_OBJECTIVE_. Pick out and copy every line in the entries below that contains the string "point". Letter case counts when matching.

_RECORDS SUPPLIED_.
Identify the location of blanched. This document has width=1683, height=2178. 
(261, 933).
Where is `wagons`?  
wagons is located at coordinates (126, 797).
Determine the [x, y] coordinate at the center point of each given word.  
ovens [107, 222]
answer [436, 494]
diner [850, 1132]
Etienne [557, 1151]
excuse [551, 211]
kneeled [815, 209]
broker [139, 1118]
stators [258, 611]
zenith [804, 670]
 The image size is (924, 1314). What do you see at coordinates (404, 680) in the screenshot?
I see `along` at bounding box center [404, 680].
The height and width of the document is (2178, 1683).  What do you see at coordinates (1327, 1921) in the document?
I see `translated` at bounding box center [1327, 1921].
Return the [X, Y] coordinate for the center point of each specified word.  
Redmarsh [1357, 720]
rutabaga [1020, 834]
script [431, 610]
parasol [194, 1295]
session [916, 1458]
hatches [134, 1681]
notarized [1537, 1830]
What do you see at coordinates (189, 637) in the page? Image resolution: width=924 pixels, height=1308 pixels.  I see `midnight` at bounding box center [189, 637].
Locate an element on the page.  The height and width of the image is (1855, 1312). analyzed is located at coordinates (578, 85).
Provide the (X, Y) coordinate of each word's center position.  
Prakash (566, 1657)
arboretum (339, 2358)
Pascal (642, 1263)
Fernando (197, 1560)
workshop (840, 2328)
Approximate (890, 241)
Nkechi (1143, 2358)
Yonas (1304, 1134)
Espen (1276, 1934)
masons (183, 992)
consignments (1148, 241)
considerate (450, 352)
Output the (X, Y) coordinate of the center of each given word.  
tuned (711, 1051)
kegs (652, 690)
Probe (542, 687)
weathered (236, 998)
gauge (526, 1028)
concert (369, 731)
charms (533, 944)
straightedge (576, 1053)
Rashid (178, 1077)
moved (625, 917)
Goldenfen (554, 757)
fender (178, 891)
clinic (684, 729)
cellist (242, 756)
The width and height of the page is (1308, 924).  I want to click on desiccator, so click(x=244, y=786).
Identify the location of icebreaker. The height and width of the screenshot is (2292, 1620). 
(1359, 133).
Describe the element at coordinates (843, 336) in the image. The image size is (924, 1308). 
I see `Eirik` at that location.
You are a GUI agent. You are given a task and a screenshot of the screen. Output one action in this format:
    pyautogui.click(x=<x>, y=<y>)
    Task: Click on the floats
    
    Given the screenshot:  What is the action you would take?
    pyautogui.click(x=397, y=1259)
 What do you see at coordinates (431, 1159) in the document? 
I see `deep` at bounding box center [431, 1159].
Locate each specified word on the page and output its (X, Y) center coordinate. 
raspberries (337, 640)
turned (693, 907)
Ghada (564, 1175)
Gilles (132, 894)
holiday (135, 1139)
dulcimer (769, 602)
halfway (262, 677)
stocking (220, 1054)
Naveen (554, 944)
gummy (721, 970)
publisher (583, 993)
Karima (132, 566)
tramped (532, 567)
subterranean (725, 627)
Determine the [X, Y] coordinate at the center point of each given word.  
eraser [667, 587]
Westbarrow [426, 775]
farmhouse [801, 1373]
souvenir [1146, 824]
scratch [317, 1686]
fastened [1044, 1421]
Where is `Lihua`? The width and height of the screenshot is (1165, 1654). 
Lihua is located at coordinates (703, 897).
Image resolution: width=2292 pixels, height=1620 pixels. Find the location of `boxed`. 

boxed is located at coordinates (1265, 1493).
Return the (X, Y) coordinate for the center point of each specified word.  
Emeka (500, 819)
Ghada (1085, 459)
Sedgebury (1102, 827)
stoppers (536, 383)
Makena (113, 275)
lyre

_RESULT FOR THIS EXERCISE_.
Determine the [x, y] coordinate at the center point of each given word.  
Return the [X, Y] coordinate for the center point of each specified word.  
Determine the [X, Y] coordinate at the center point of each given word.  
Return the (X, Y) coordinate for the center point of each specified word.  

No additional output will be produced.